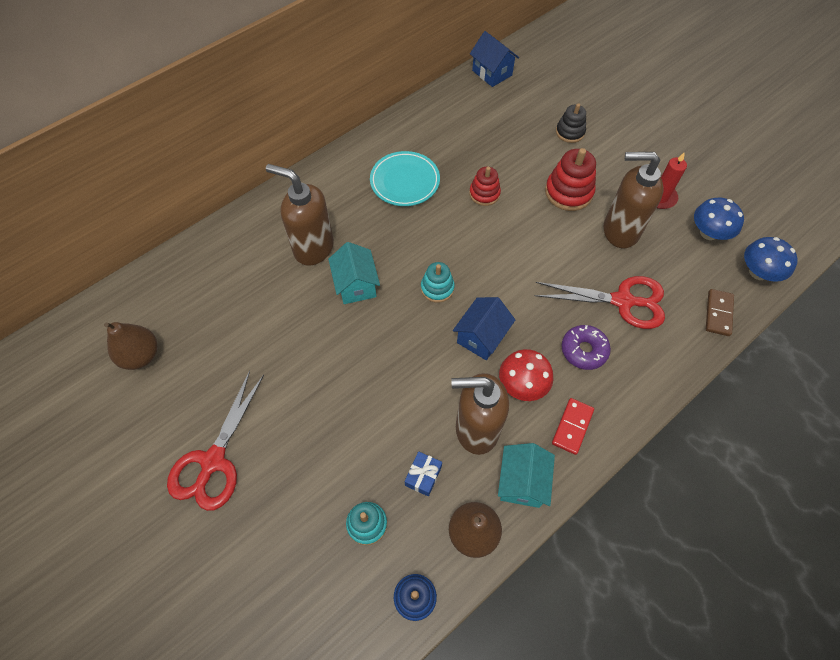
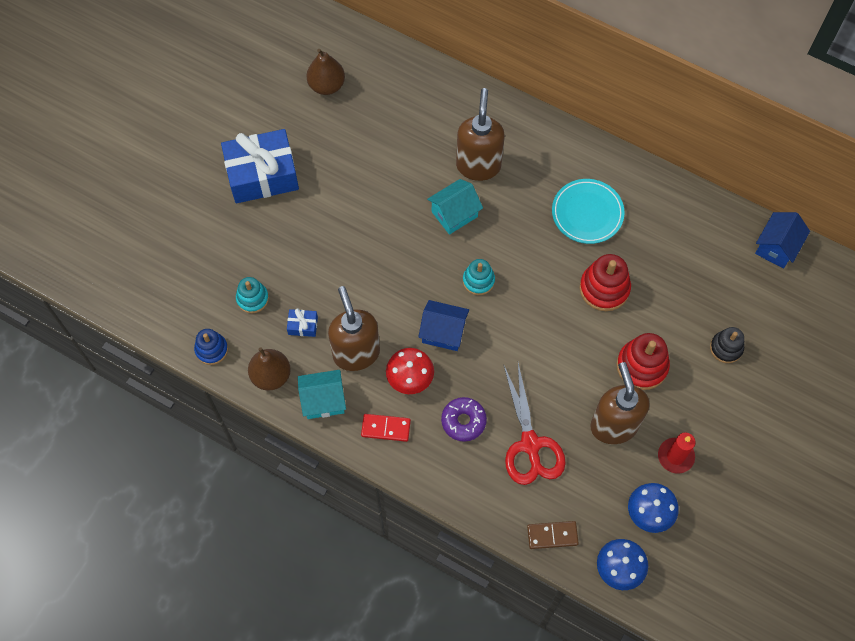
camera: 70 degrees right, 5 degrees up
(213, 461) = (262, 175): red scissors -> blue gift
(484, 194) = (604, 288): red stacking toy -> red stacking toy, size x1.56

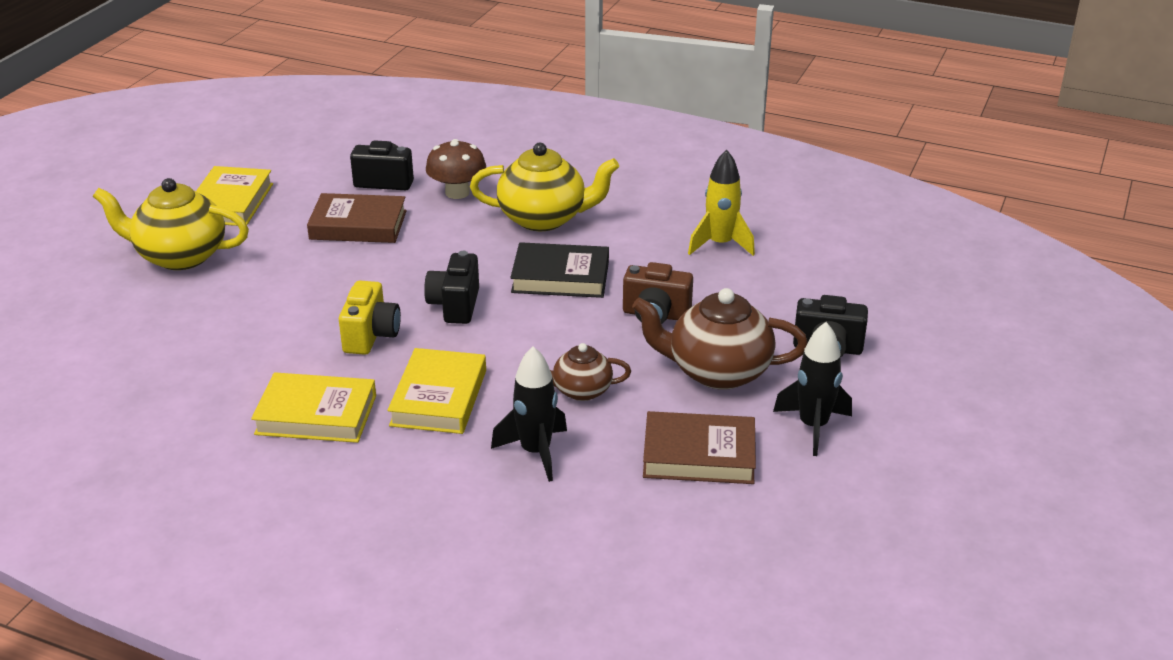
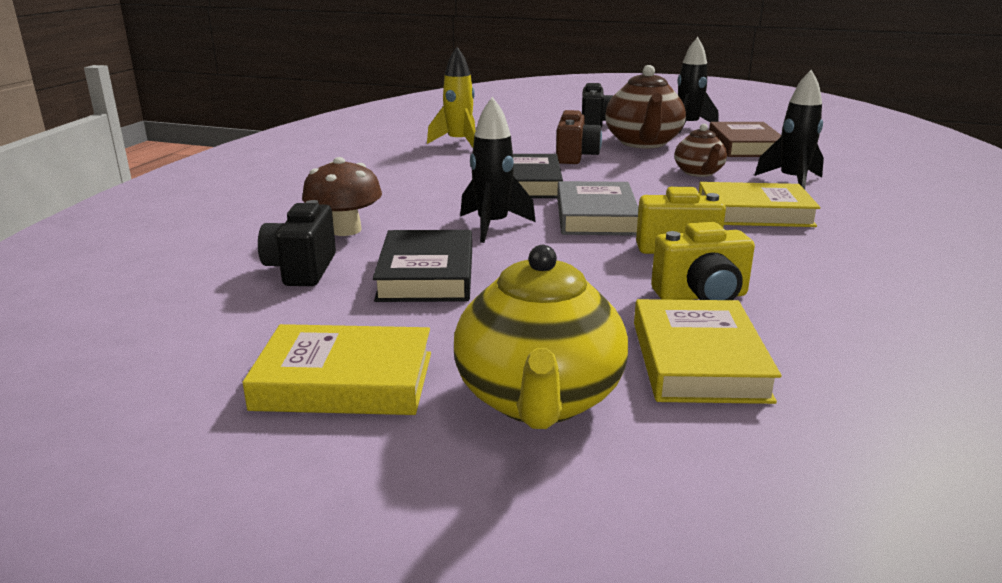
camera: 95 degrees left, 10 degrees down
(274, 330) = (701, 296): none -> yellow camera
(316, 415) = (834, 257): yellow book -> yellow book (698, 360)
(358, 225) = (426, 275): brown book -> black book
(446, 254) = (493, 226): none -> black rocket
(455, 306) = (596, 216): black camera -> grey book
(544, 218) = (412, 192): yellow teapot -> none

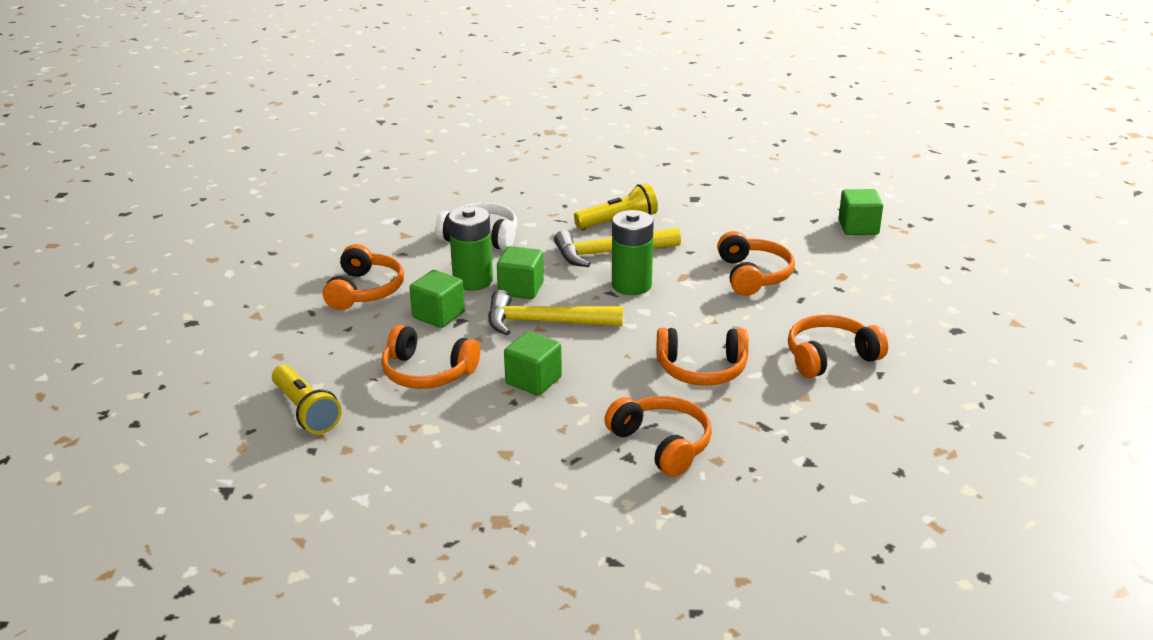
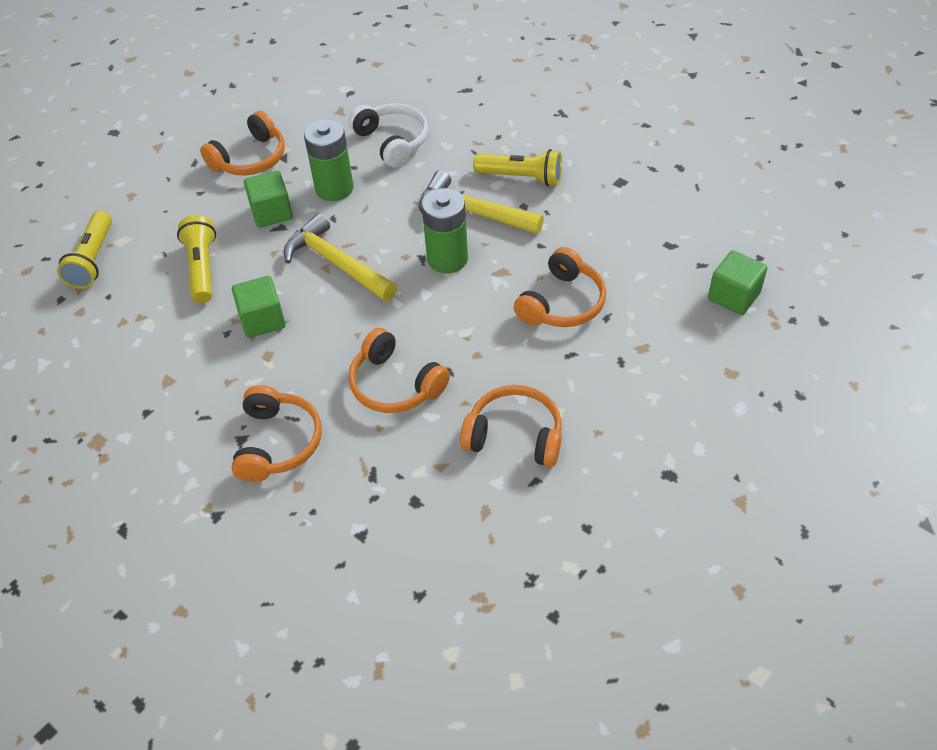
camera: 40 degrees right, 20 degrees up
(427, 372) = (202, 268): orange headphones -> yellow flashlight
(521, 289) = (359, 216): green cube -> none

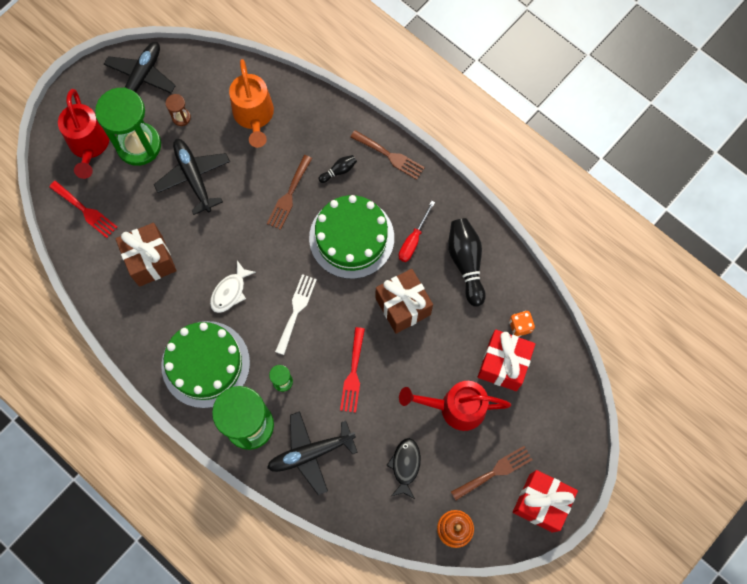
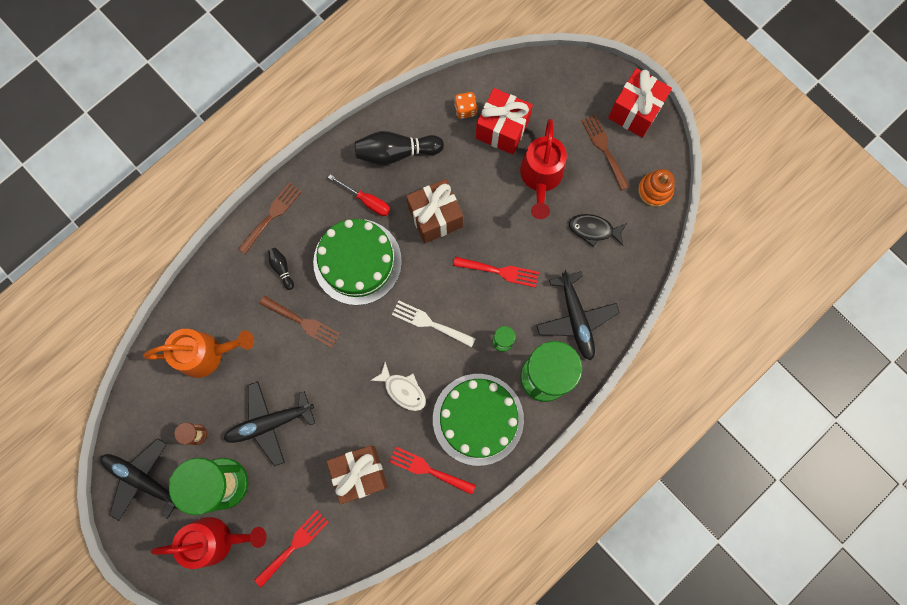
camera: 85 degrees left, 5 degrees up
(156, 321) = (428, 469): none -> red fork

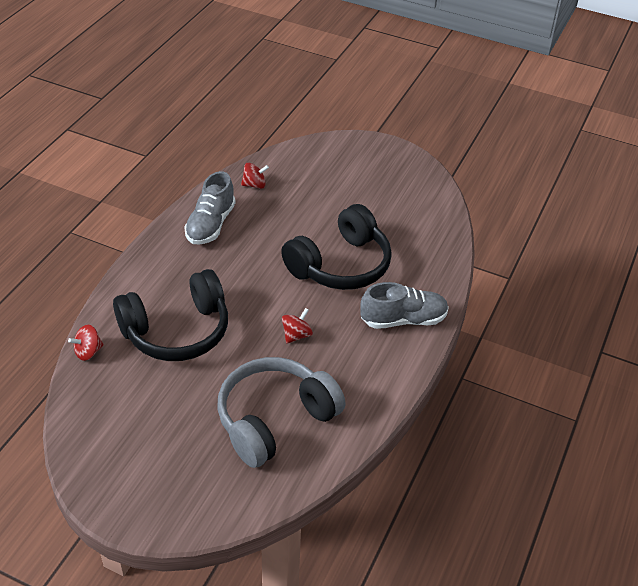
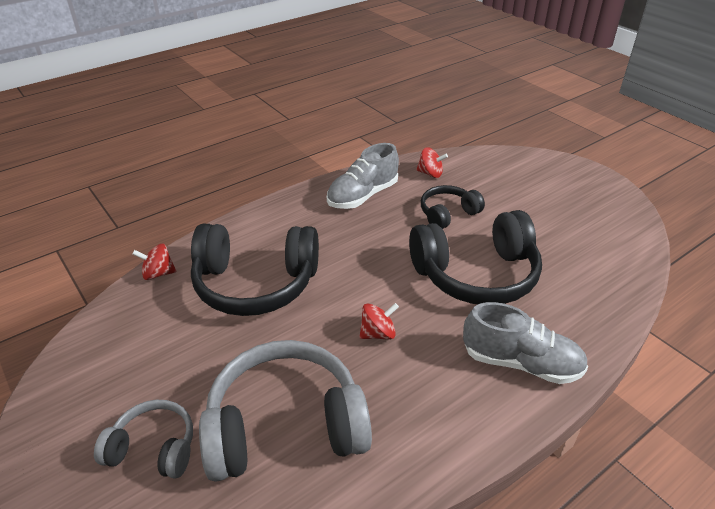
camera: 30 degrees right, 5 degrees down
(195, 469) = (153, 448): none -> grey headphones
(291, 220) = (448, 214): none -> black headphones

════

The stretch to restate runs from the line above containing "camera: 40 degrees right, 20 degrees up" through the line containing "camera: 30 degrees right, 5 degrees down". Copy it word for word, ends included, without pictures.

→ PROBLEM SOLUTION:
camera: 40 degrees right, 20 degrees up
(427, 372) = (202, 268): orange headphones -> yellow flashlight
(521, 289) = (359, 216): green cube -> none

camera: 85 degrees left, 5 degrees up
(156, 321) = (428, 469): none -> red fork

camera: 30 degrees right, 5 degrees down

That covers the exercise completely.